__INPUT FOR THIS TASK__.

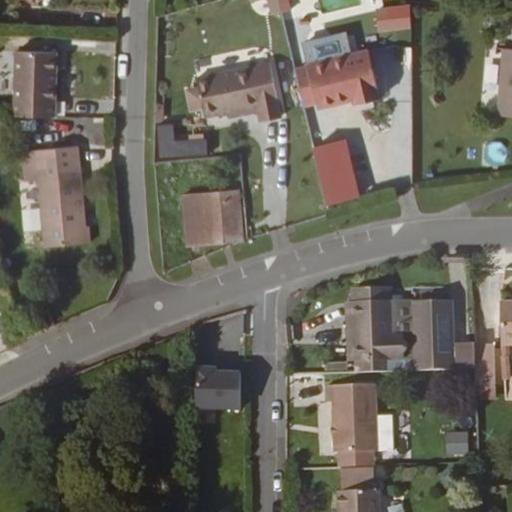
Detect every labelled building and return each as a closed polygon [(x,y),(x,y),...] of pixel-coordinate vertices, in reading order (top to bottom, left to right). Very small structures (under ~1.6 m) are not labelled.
[(288,0),(249,0),(254,18),(291,9),(288,0)] [(378,9),(381,30),(402,27),(400,7),(378,9)] [(66,38),(24,38),(24,102),(65,102),(66,38)] [(387,96),(372,45),(315,62),(326,97),(359,88),(361,96),(363,104),(387,96)] [(276,62),(202,85),(212,122),(247,112),(250,118),(267,112),(270,121),(292,114),(276,62)] [(315,62),(298,67),(308,103),(326,97),(315,62)] [(498,65),(485,64),(485,86),(498,86),(498,65)] [(361,96),(359,88),(326,97),(329,105),(361,96)] [(504,164),(503,142),(486,143),(487,165),(504,164)] [(92,209),(89,145),(36,146),(37,175),(51,175),(52,239),(96,237),(96,222),(96,209),(92,209)] [(229,237),(226,205),(239,202),(239,192),(185,195),(187,242),(229,240),(229,237)] [(241,239),(239,202),(226,205),(229,237),(229,240),(241,239)] [(435,366),(440,300),(421,300),(421,295),(401,296),(401,282),(364,283),(365,295),(356,295),(357,314),(366,314),(367,354),(368,365),(435,366)] [(502,342),(511,342),(511,298),(502,299),(502,342)] [(463,334),(463,299),(440,300),(435,366),(464,366),(463,334)] [(56,316),(51,301),(26,310),(32,326),(56,316)] [(367,354),(366,314),(357,314),(358,354),(367,354)] [(216,412),(242,413),(243,316),(196,316),(195,422),(215,422),(216,412)] [(464,366),(485,366),(485,342),(485,341),(485,334),(463,334),(464,366)] [(496,342),(485,342),(485,366),(485,382),(496,382),(496,342)] [(386,378),(339,377),(339,397),(345,397),(345,445),(350,445),(385,446),(386,378)] [(444,433),(444,455),(468,455),(467,432),(444,433)] [(385,446),(350,445),(349,456),(385,457),(385,446)] [(388,460),(350,460),(349,477),(387,476),(388,460)] [(345,511),(390,511),(391,476),(387,476),(349,477),(345,477),(345,511)]
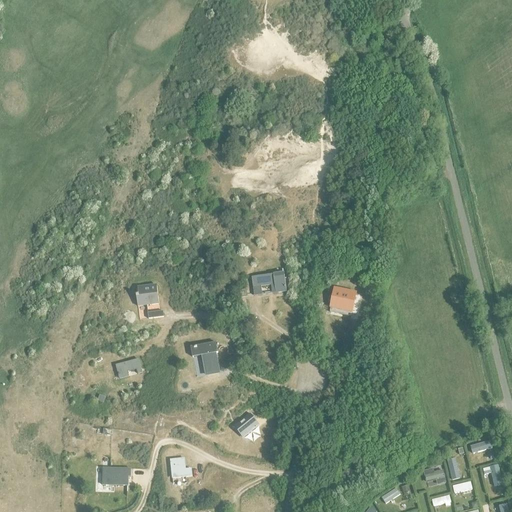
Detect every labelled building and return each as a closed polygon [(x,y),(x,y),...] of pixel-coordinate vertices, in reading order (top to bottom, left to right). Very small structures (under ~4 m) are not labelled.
[(261,295),(260,287),(271,285),(271,286),(275,285),(276,293),(286,292),(283,275),(274,276),(252,279),(254,296),(261,295)] [(138,296),(136,296),(138,307),(159,304),(156,286),(137,289),(138,296)] [(329,309),(353,314),(357,293),(334,288),(329,309)] [(218,374),(215,354),(217,353),(216,343),(190,348),(192,358),(205,356),(208,368),(205,369),(206,376),(218,374)] [(116,366),(119,380),(128,377),(127,372),(136,370),(138,375),(142,373),(138,360),(116,366)] [(100,396),(97,401),(103,404),(105,398),(100,396)] [(242,421),(234,427),(243,439),(251,432),(259,426),(249,415),(242,421)] [(490,443),(470,449),(472,456),(492,451),(490,443)] [(170,461),(172,479),(175,479),(191,477),(191,470),(185,471),(184,460),(173,461),(170,461)] [(103,470),(103,477),(103,486),(127,486),(128,477),(130,477),(130,470),(118,470),(109,470),(103,470)] [(443,473),(425,478),(426,484),(444,480),(443,473)] [(408,485),(401,487),(403,493),(410,491),(408,485)] [(470,485),(452,489),(454,496),(472,492),(470,485)] [(401,494),(397,489),(381,499),(384,505),(401,494)] [(449,498),(431,502),(433,509),(451,504),(449,498)]
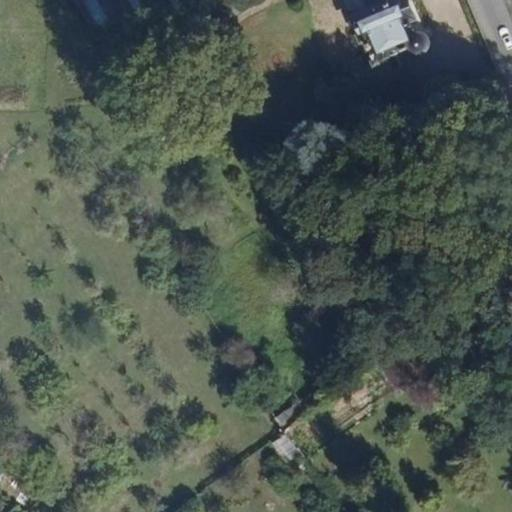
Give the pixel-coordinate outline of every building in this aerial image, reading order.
[(77,0),(98,39),(160,0),(77,0)] [(412,0),(365,0),(370,10),(354,18),(363,40),(368,38),(378,62),(419,43),(422,48),(427,47),(429,43),(428,40),(424,38),(425,28),(412,0)] [(511,295),(511,271),(510,269),(485,287),(498,306),(511,296),(511,295)] [(498,306),(485,287),(418,334),(431,352),(498,306)] [(418,334),(404,344),(418,362),(431,352),(418,334)] [(396,358),(385,365),(398,384),(409,376),(396,358)] [(287,432),(272,442),(285,463),(300,454),(287,432)]
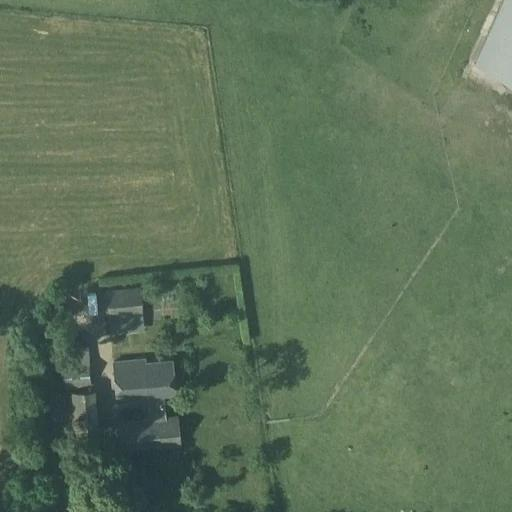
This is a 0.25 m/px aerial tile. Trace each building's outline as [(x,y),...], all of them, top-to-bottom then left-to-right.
[(511,0),(502,0),(473,65),(511,82),(511,0)] [(106,291),(110,334),(144,330),(139,287),(106,291)] [(60,348),(63,386),(91,384),(87,346),(60,348)] [(114,362),(118,402),(147,399),(149,419),(119,423),(122,451),(180,444),(177,416),(166,417),(164,393),(175,392),(172,361),(145,364),(145,358),(114,362)] [(53,438),(100,432),(95,388),(48,394),(53,438)]
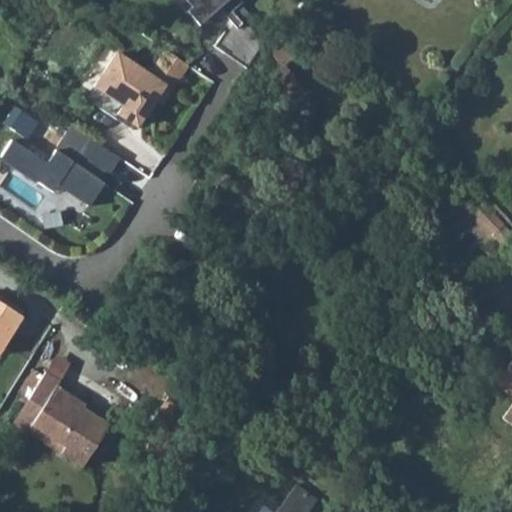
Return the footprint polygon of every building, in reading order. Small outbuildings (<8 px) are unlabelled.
[(194,0),(196,2),(191,6),(203,20),(219,6),(234,22),(228,27),(216,44),(249,67),(267,41),(247,17),(244,20),(234,9),(243,0),(194,0)] [(172,89),(190,63),(168,48),(151,73),(119,51),(88,97),(135,128),(165,84),(172,89)] [(165,84),(157,97),(164,101),(172,89),(165,84)] [(111,171),(122,155),(90,134),(73,159),(56,147),(47,161),(12,137),(0,154),(53,190),(58,182),(90,203),(105,180),(100,177),(107,168),(111,171)] [(0,345),(25,306),(0,290),(0,345)] [(511,371),(511,404),(502,419),(511,426),(511,359),(506,368),(511,371)] [(46,369),(29,397),(42,406),(31,424),(63,445),(60,451),(81,465),(96,442),(109,421),(84,405),(85,402),(57,384),(60,379),(46,369)] [(180,374),(169,388),(194,405),(204,390),(180,374)] [(194,405),(169,388),(160,402),(185,420),(194,405)] [(275,470),(260,492),(277,504),(292,482),(275,470)] [(303,511),(330,511),(331,510),(306,503),(303,511)]
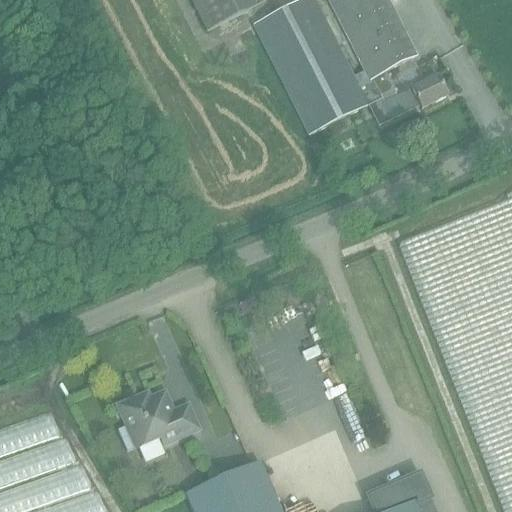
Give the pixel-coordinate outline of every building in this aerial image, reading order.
[(255,8),(251,0),(189,0),(206,33),(255,8)] [(327,0),(364,74),(352,80),(311,0),(308,0),(254,27),(310,138),(382,102),(384,106),(410,92),(421,113),(447,99),(437,79),(421,88),(409,65),(416,61),(385,0),(327,0)] [(13,86),(25,108),(43,99),(31,76),(13,86)] [(380,128),(371,131),(379,152),(388,148),(380,128)] [(0,202),(17,191),(0,166),(0,202)] [(164,448),(172,444),(198,432),(188,408),(173,415),(164,395),(150,401),(147,396),(118,409),(127,428),(117,432),(127,454),(136,450),(136,451),(160,440),(164,448)] [(346,409),(328,414),(334,438),(352,434),(346,409)] [(375,423),(366,427),(369,435),(378,431),(375,423)] [(325,459),(314,427),(288,435),(300,468),(325,459)] [(279,511),(259,465),(185,497),(191,511),(414,511),(413,508),(429,501),(419,479),(369,501),(374,511),(279,511)]
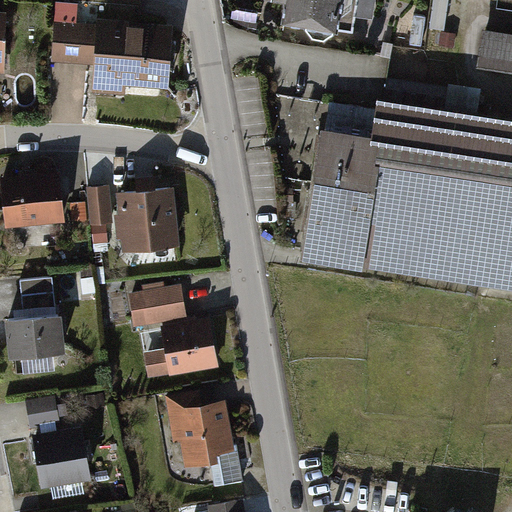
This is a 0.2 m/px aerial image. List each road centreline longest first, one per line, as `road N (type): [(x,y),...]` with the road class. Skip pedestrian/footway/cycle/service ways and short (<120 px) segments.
road 1 (residential): [(289,511),(221,150)]
road 2 (residential): [(0,134),(103,133),(221,150)]
road 3 (residential): [(221,150),(195,0)]
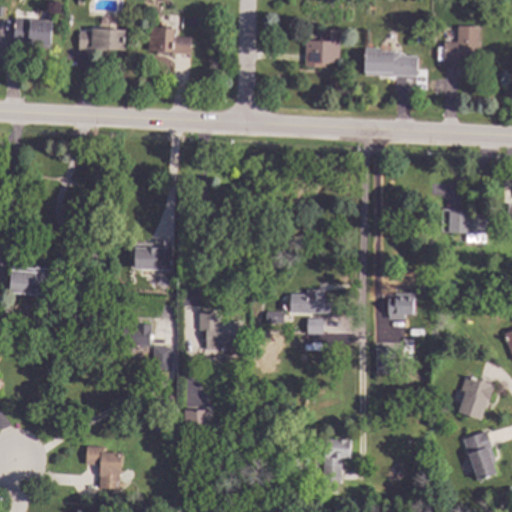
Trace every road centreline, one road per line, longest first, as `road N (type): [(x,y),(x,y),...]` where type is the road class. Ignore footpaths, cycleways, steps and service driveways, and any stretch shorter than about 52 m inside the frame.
road 1 (tertiary): [(511,137),(0,112)]
road 2 (residential): [(247,0),(245,125)]
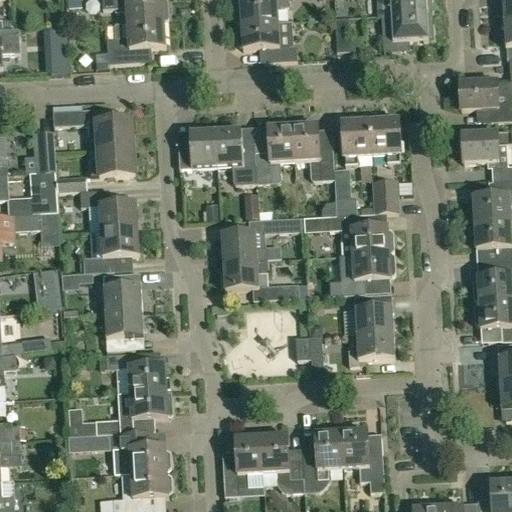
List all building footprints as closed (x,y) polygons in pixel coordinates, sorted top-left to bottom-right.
[(0,1),(4,1),(14,1),(13,0),(0,0),(0,34),(3,34),(2,25),(0,25),(0,1)] [(124,12),(125,28),(162,26),(162,24),(166,24),(168,22),(167,4),(165,2),(160,3),(160,0),(157,0),(146,0),(145,0),(99,0),(100,13),(124,12)] [(238,3),(238,6),(236,6),(233,9),(234,25),(237,27),(239,27),(239,29),(275,27),(274,12),(289,11),(289,1),(294,1),(294,0),(257,0),(257,2),(238,3)] [(428,0),(374,0),(376,21),(379,21),(429,18),(428,0)] [(511,0),(500,0),(502,25),(511,24),(511,0)] [(430,41),(429,18),(379,21),(381,56),(397,55),(397,53),(406,53),(406,45),(426,44),(425,41),(430,41)] [(350,55),(349,22),(335,23),(337,56),(350,55)] [(511,24),(502,25),(503,52),(511,51),(511,24)] [(105,44),(105,53),(106,70),(137,68),(136,54),(163,52),(162,26),(125,28),(114,29),(115,43),(105,44)] [(275,27),(239,29),(239,30),(237,30),(234,33),(235,49),(238,51),(240,51),(240,54),(261,54),(262,67),(298,65),(297,51),(276,52),(275,27)] [(3,34),(0,34),(0,72),(1,73),(0,58),(19,57),(17,34),(3,34)] [(68,58),(51,59),(52,78),(69,77),(68,58)] [(511,64),(510,65),(510,87),(497,87),(456,88),(457,114),(487,113),(487,127),(511,126),(511,64)] [(83,129),(83,115),(54,116),(54,130),(83,129)] [(95,142),(96,154),(132,152),(130,124),(87,126),(88,142),(95,142)] [(369,127),(370,161),(384,160),(385,167),(398,167),(396,126),(369,127)] [(281,168),(292,167),(291,131),(290,131),(287,127),(271,128),(269,132),(266,132),(267,147),(253,147),(255,189),(277,188),(278,187),(279,187),(280,186),(281,185),(281,184),(281,183),(281,168)] [(370,161),(369,127),(340,129),(342,169),(356,169),(356,161),(370,161)] [(316,130),(291,131),(292,167),(311,166),(311,181),(312,182),(312,183),(313,184),(314,185),(316,185),(332,184),(332,174),(330,144),(317,144),(316,130)] [(241,133),(213,134),(215,172),(233,171),(234,186),(234,187),(235,188),(235,189),(236,189),(237,189),(238,190),(255,189),(253,147),(242,148),(241,133)] [(215,172),(213,134),(189,135),(190,157),(177,157),(177,174),(215,172)] [(35,138),(38,177),(55,176),(53,136),(35,138)] [(511,150),(511,148),(511,136),(494,137),(494,136),(460,138),(461,167),(496,166),(495,151),(511,150)] [(132,152),(96,154),(97,167),(89,167),(90,182),(133,180),(132,152)] [(511,170),(509,171),(492,171),(493,186),(511,185),(511,170)] [(337,221),(357,220),(356,200),(351,201),(350,173),(332,174),(332,184),(335,184),(337,221)] [(55,176),(38,177),(30,178),(32,218),(41,218),(58,217),(55,176)] [(77,195),(81,195),(88,195),(87,181),(57,182),(58,196),(77,195)] [(372,186),(374,218),(400,217),(398,185),(372,186)] [(492,227),(508,226),(507,210),(511,209),(511,185),(493,186),(486,186),(487,201),(471,202),(472,228),(492,227)] [(99,236),(135,234),(134,208),(108,209),(107,194),(88,195),(81,195),(81,212),(98,211),(99,236)] [(6,221),(7,223),(0,223),(0,246),(11,246),(10,236),(42,235),(41,220),(6,221)] [(351,261),(389,259),(389,258),(392,255),(391,239),(388,236),(386,236),(386,233),(360,234),(359,220),(357,220),(337,221),(327,222),(304,223),(305,237),(341,235),(343,261),(351,260),(351,261)] [(302,222),(249,225),(250,237),(220,239),(222,268),(268,265),(281,265),(281,251),(254,253),(253,239),(303,236),(302,222)] [(492,227),(472,228),(473,255),(494,254),(495,267),(511,265),(511,225),(508,226),(492,227)] [(137,261),(135,234),(99,236),(90,236),(91,262),(81,262),(82,277),(111,276),(110,262),(137,261)] [(389,259),(351,261),(352,273),(345,273),(341,278),(341,288),(331,289),(331,302),(363,301),(362,287),(389,286),(388,281),(391,281),(393,278),(393,262),(389,259)] [(298,289),(256,291),(256,278),(269,277),(268,265),(222,268),(223,296),(253,294),(254,305),(300,303),(298,289)] [(511,265),(495,267),(495,281),(476,282),(476,286),(474,286),(471,289),(471,304),(474,307),(477,306),(477,308),(511,305),(511,287),(511,281),(511,280),(511,265)] [(58,274),(34,277),(39,314),(62,311),(58,274)] [(93,277),(78,278),(79,287),(93,287),(93,277)] [(103,318),(140,317),(138,278),(101,280),(103,318)] [(355,341),(392,338),(391,313),(381,314),(380,302),(353,303),(355,341)] [(511,305),(477,308),(477,310),(475,311),(472,314),(473,328),(476,331),(478,331),(478,335),(498,334),(499,347),(511,345),(511,305)] [(140,317),(103,318),(105,356),(142,354),(140,317)] [(0,360),(12,359),(16,359),(21,358),(20,346),(2,349),(0,321),(0,320),(0,360)] [(360,370),(360,366),(393,364),(392,338),(355,341),(355,354),(349,354),(350,370),(360,370)] [(307,342),(308,364),(312,364),(312,372),(324,371),(322,341),(307,342)] [(20,345),(20,346),(21,358),(50,355),(49,342),(20,345)] [(308,364),(307,342),(296,343),(297,365),(308,364)] [(497,389),(511,387),(511,349),(495,351),(497,389)] [(127,373),(128,398),(128,399),(165,397),(163,371),(138,372),(137,358),(106,360),(107,374),(127,373)] [(0,390),(5,390),(4,375),(17,375),(16,359),(12,359),(0,360),(0,390)] [(511,387),(497,389),(500,426),(511,425),(511,387)] [(165,398),(165,397),(128,399),(128,398),(117,399),(118,424),(128,423),(128,424),(166,422),(166,419),(173,419),(172,397),(165,398)] [(115,480),(122,479),(165,477),(165,476),(168,473),(168,458),(164,456),(163,452),(148,453),(147,438),(128,439),(128,424),(128,423),(118,424),(96,425),(98,446),(105,452),(109,452),(109,455),(114,455),(115,480)] [(0,446),(19,446),(19,431),(0,432),(0,446)] [(365,435),(361,436),(361,433),(359,431),(342,432),(340,435),(340,437),(339,437),(341,474),(360,473),(361,486),(371,485),(371,498),(383,497),(380,461),(367,462),(365,435)] [(265,441),(259,442),(261,479),(277,478),(278,488),(278,490),(280,492),(281,494),(282,495),(284,497),(286,498),(288,499),(302,498),(300,465),(287,466),(285,440),(281,440),(281,437),(279,435),(267,436),(265,438),(265,441)] [(259,442),(254,442),(254,439),(251,437),(239,438),(237,440),(237,443),(233,443),(235,469),(221,470),(223,503),(237,502),(236,492),(249,491),(248,480),(261,479),(259,442)] [(341,474),(339,437),(313,439),(314,465),(300,465),(302,498),(317,497),(320,495),(323,493),(325,490),(327,488),(329,485),(330,482),(330,475),(341,474)] [(19,446),(0,446),(0,470),(21,469),(19,446)] [(113,511),(151,511),(151,503),(166,503),(166,500),(170,496),(169,482),(165,479),(165,477),(122,479),(124,505),(113,505),(113,511)] [(489,508),(475,509),(475,511),(511,511),(511,485),(511,486),(511,483),(508,481),(494,482),(492,484),(492,487),(488,487),(489,508)] [(0,511),(13,511),(12,499),(1,499),(0,487),(0,511)]
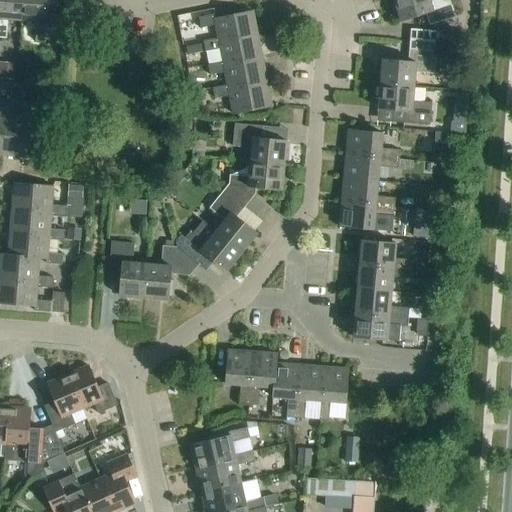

__AIM__. Can you repeat everything above, character for character, from the line containing "This is a 0.2 m/px" down to the line containing "road 2 (residential): [(0,134),(103,133),(221,150)]", with both of those lines included and no other lines?

__WRITTEN REPLY__.
This is a 0.2 m/px aerial image. List each road centreline longest first, one per line, as `road N (type): [(x,y),...]` with the road class. Skip pedestrian/footway/cycle/service ways and short (<120 px) segments.
road 1 (residential): [(289,511),(221,150)]
road 2 (residential): [(0,134),(103,133),(221,150)]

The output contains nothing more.